| Problem statement |
Copy, in full, each line of the material that holds the word "none".

| Available data |
==*==

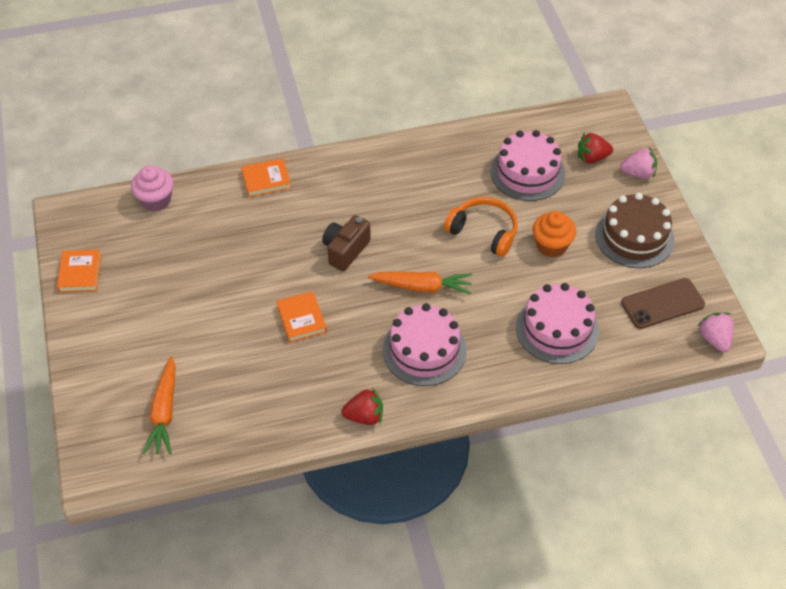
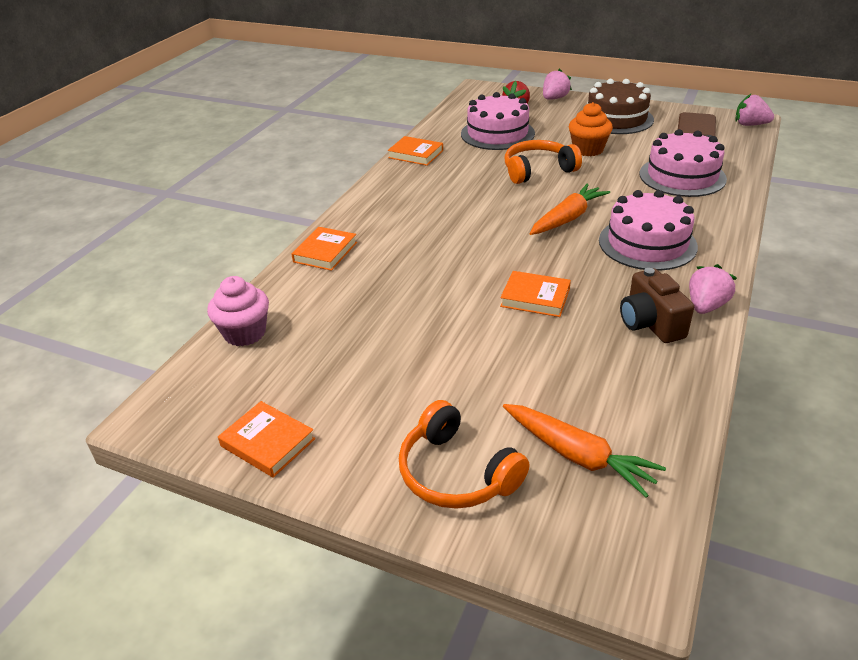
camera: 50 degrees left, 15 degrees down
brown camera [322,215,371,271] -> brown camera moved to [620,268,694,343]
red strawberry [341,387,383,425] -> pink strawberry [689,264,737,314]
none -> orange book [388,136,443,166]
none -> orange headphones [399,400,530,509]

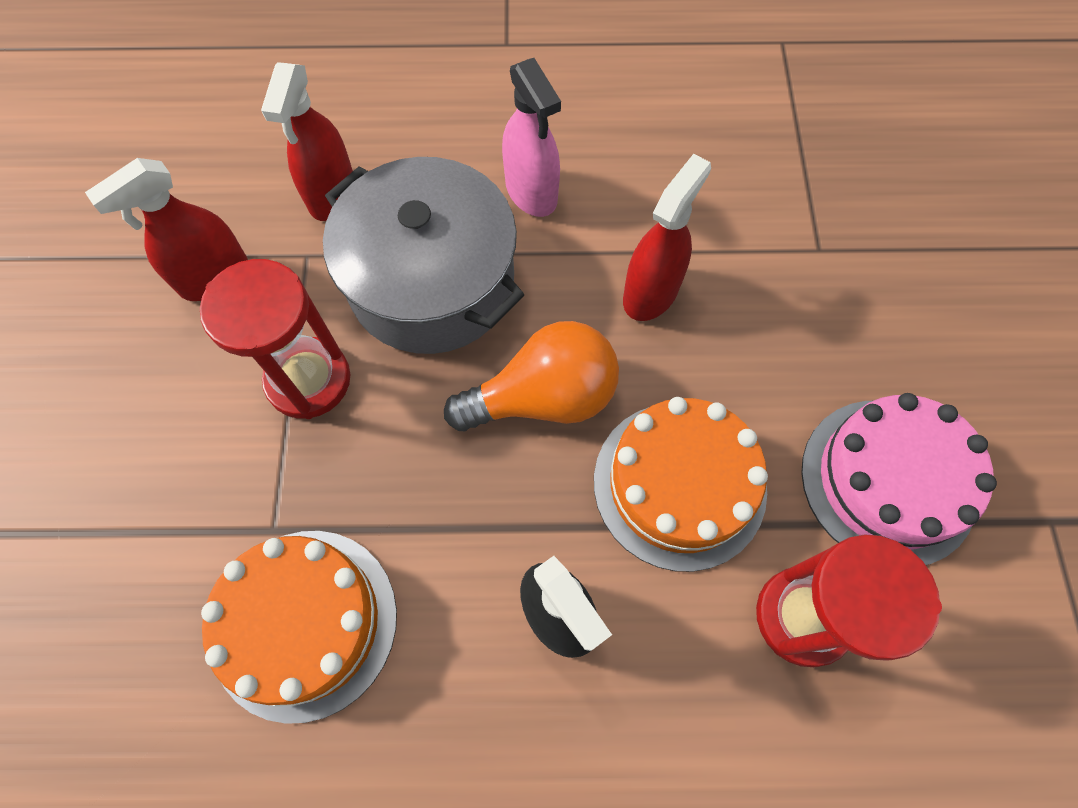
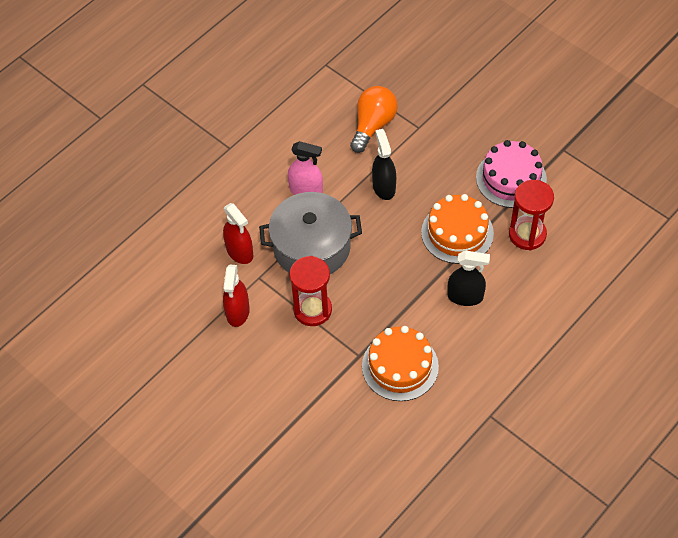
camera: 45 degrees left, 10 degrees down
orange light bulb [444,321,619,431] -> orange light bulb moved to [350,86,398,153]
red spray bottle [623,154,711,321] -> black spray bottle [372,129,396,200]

==*==

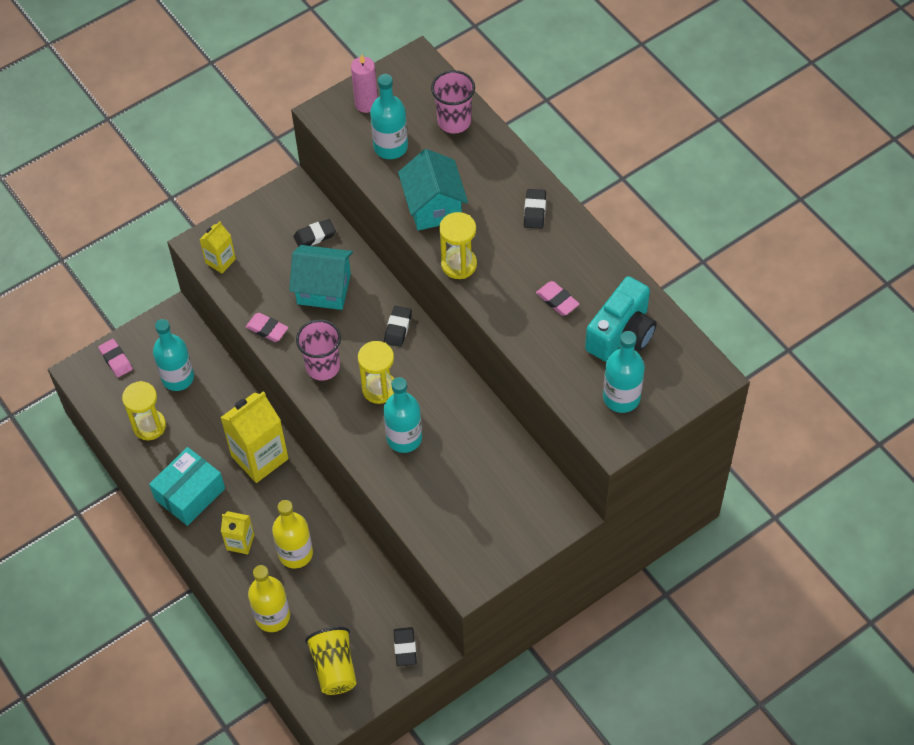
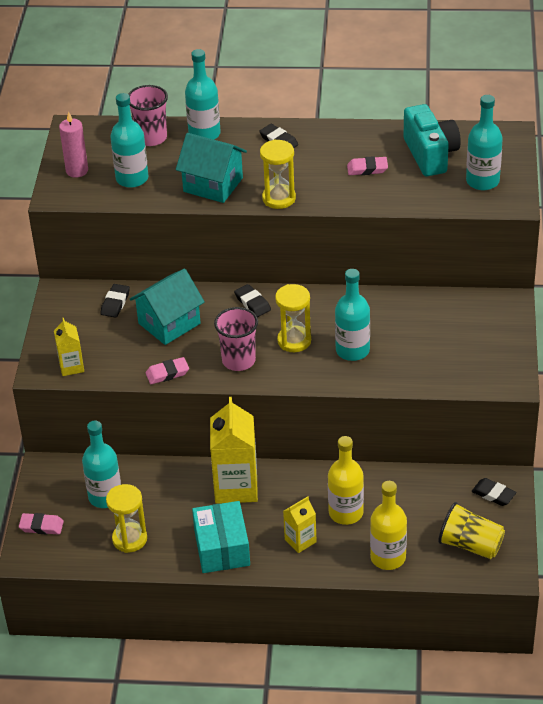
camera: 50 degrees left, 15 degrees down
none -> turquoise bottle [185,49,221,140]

==*==

| Problem solution |
none -> orange book [388,136,443,166]
none -> orange headphones [399,400,530,509]
none -> turquoise bottle [185,49,221,140]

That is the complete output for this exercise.